§ **Exercise input**:
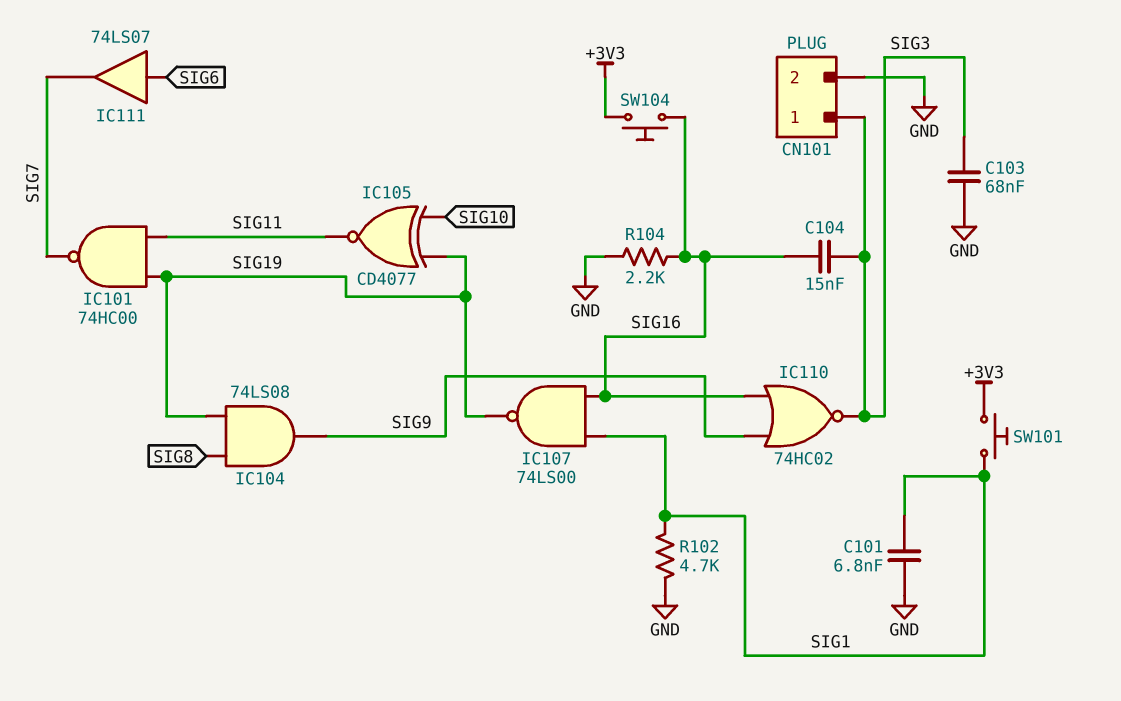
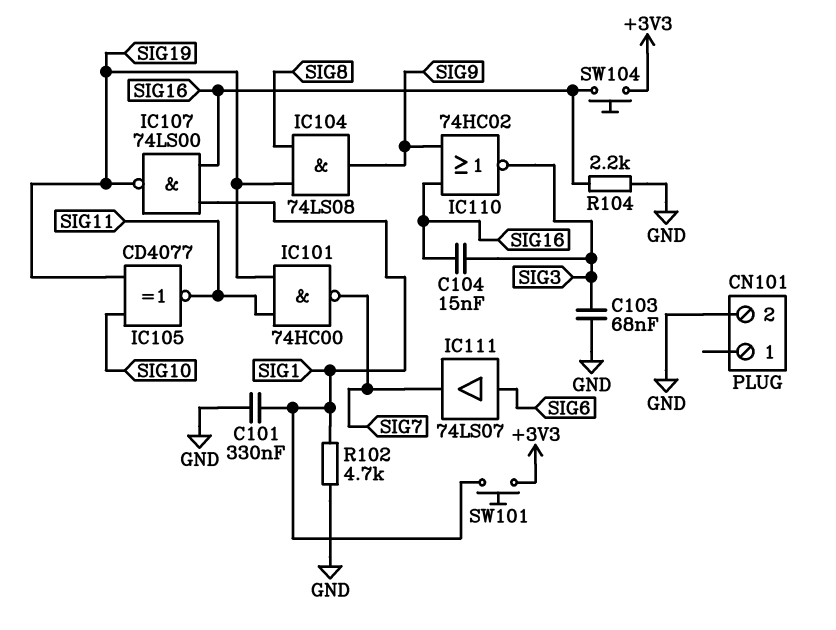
C101: 6.8nF (GND, SIG1) -> 330nF (GND, SIG1)
CN101 pin 1: SIG3 -> none

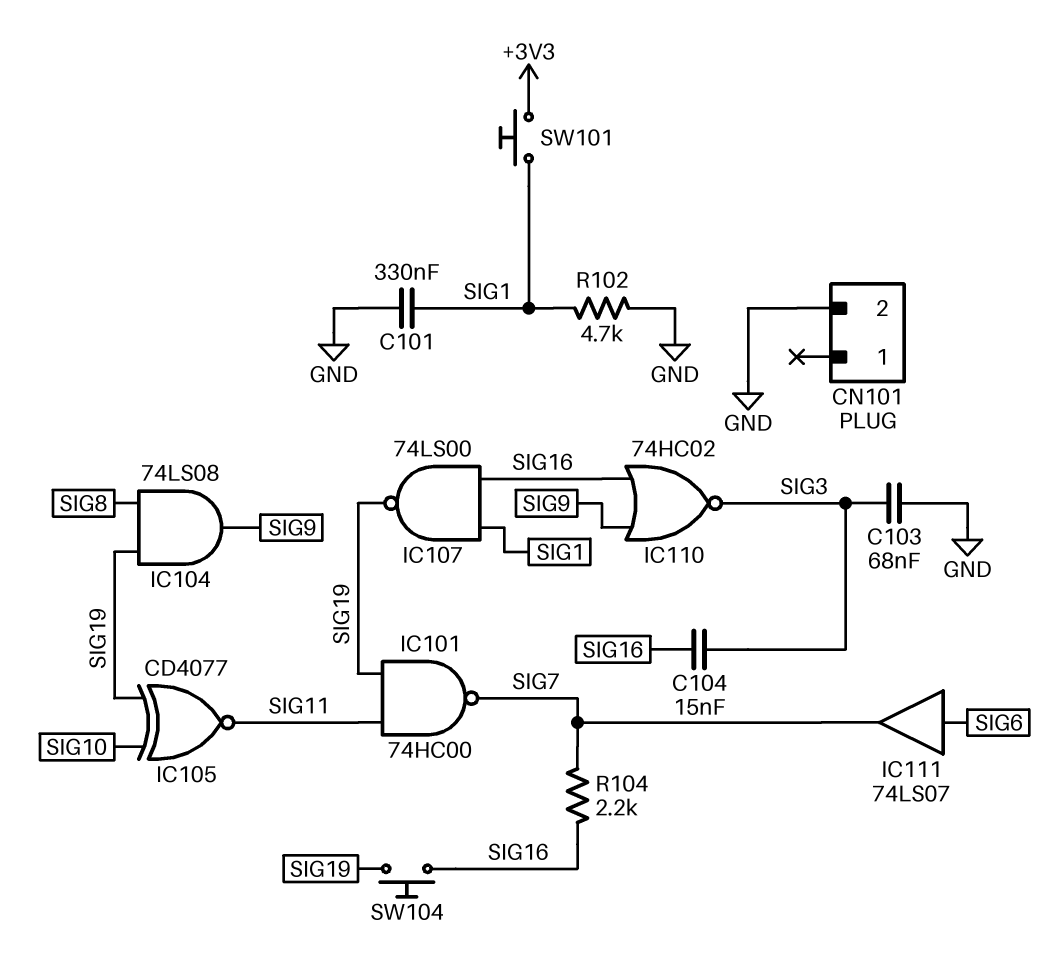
R104: 2.2k (GND, SIG16) -> 2.2k (SIG7, SIG16)
SW104: button (+3V3, SIG16) -> button (SIG16, SIG19)

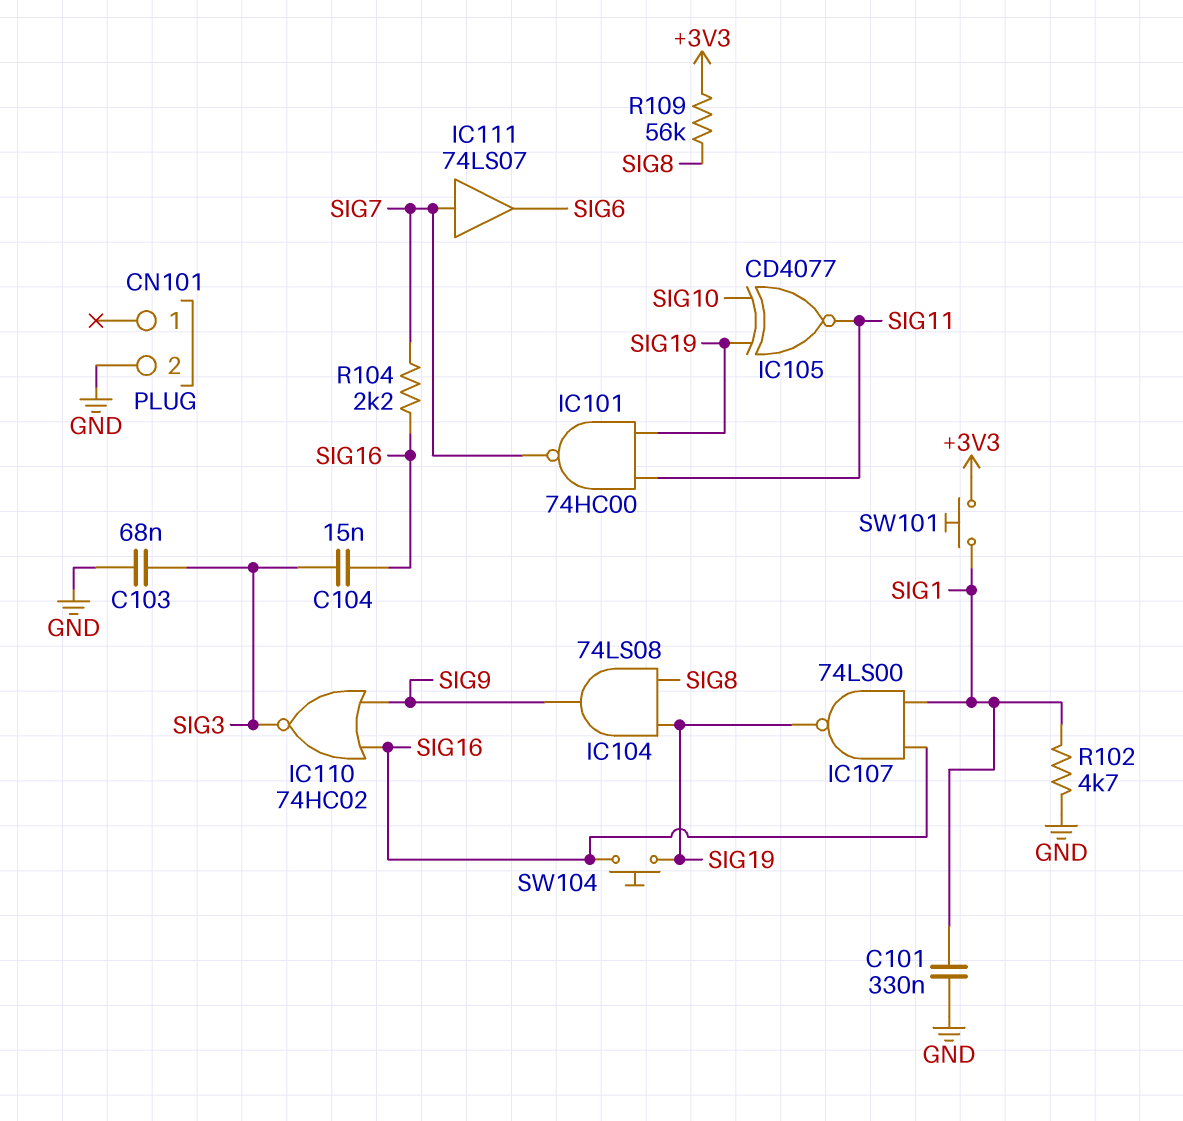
IC111: buffer 74LS07 (in SIG6, out SIG7) -> buffer 74LS07 (in SIG7, out SIG6)
R109: none -> 56k (+3V3, SIG8)

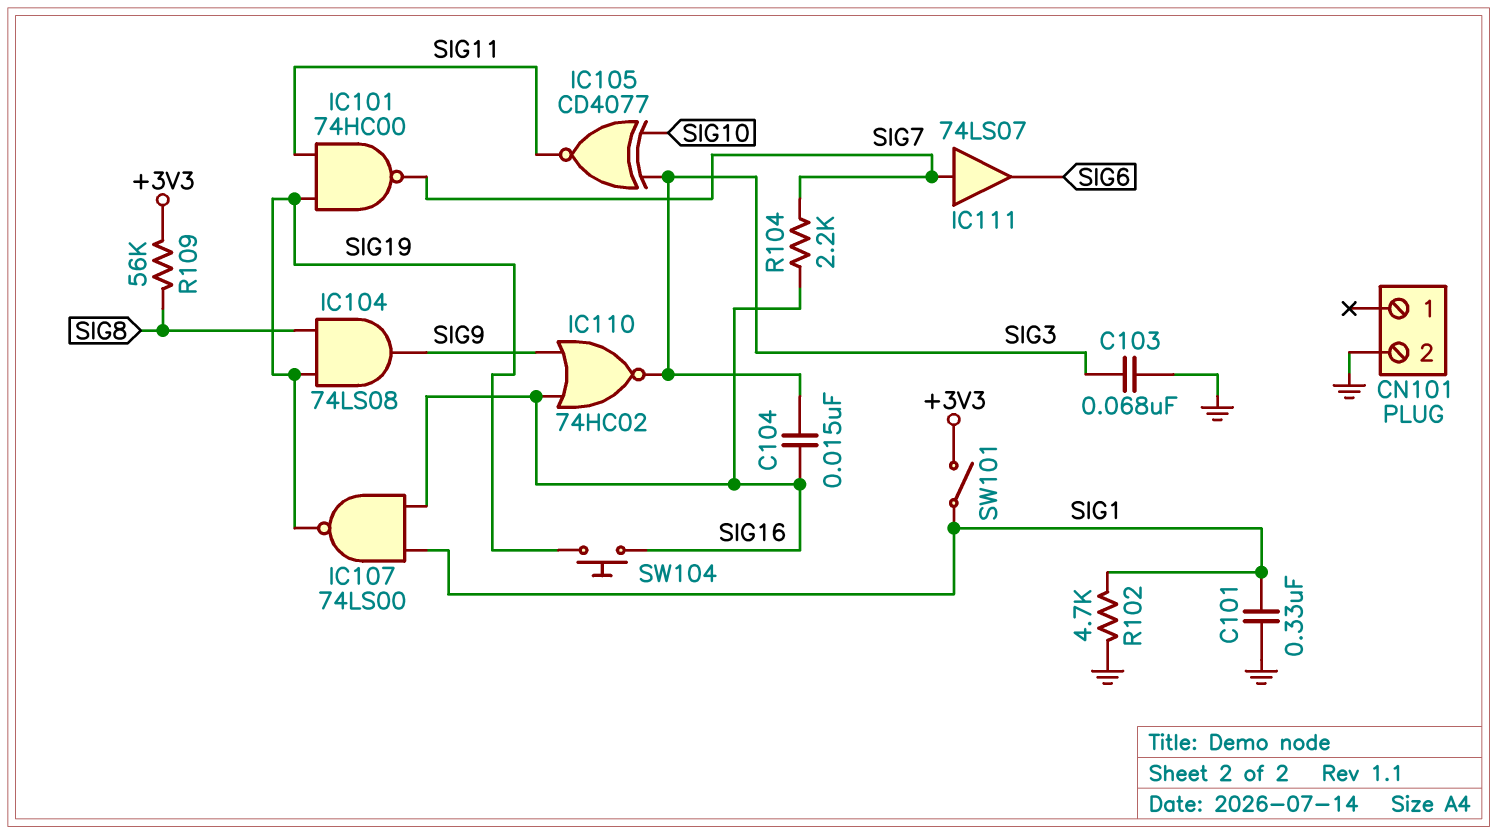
IC105: XNOR CD4077 (in SIG10, in SIG19, out SIG11) -> XNOR CD4077 (in SIG3, in SIG10, out SIG11)
SW101: button (+3V3, SIG1) -> switch (+3V3, SIG1)

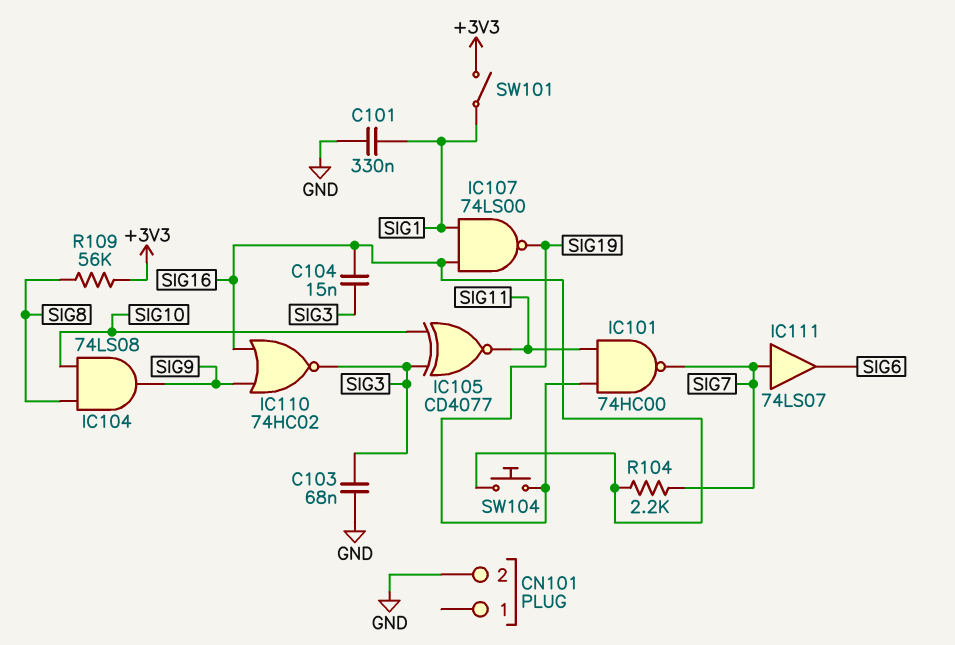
IC104: AND 74LS08 (in SIG8, in SIG19, out SIG9) -> AND 74LS08 (in SIG8, in SIG10, out SIG9)
R102: 4.7k (GND, SIG1) -> none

§ **Work to complete**:
Word for word, repeat only the lines from the line containing "CN101 pin 1: SIG3 -> none" through the end of the data, without any pictures.

§ **Exercise answer**:
CN101 pin 1: SIG3 -> none

R104: 2.2k (GND, SIG16) -> 2.2k (SIG7, SIG16)
SW104: button (+3V3, SIG16) -> button (SIG16, SIG19)

IC111: buffer 74LS07 (in SIG6, out SIG7) -> buffer 74LS07 (in SIG7, out SIG6)
R109: none -> 56k (+3V3, SIG8)

IC105: XNOR CD4077 (in SIG10, in SIG19, out SIG11) -> XNOR CD4077 (in SIG3, in SIG10, out SIG11)
SW101: button (+3V3, SIG1) -> switch (+3V3, SIG1)

IC104: AND 74LS08 (in SIG8, in SIG19, out SIG9) -> AND 74LS08 (in SIG8, in SIG10, out SIG9)
R102: 4.7k (GND, SIG1) -> none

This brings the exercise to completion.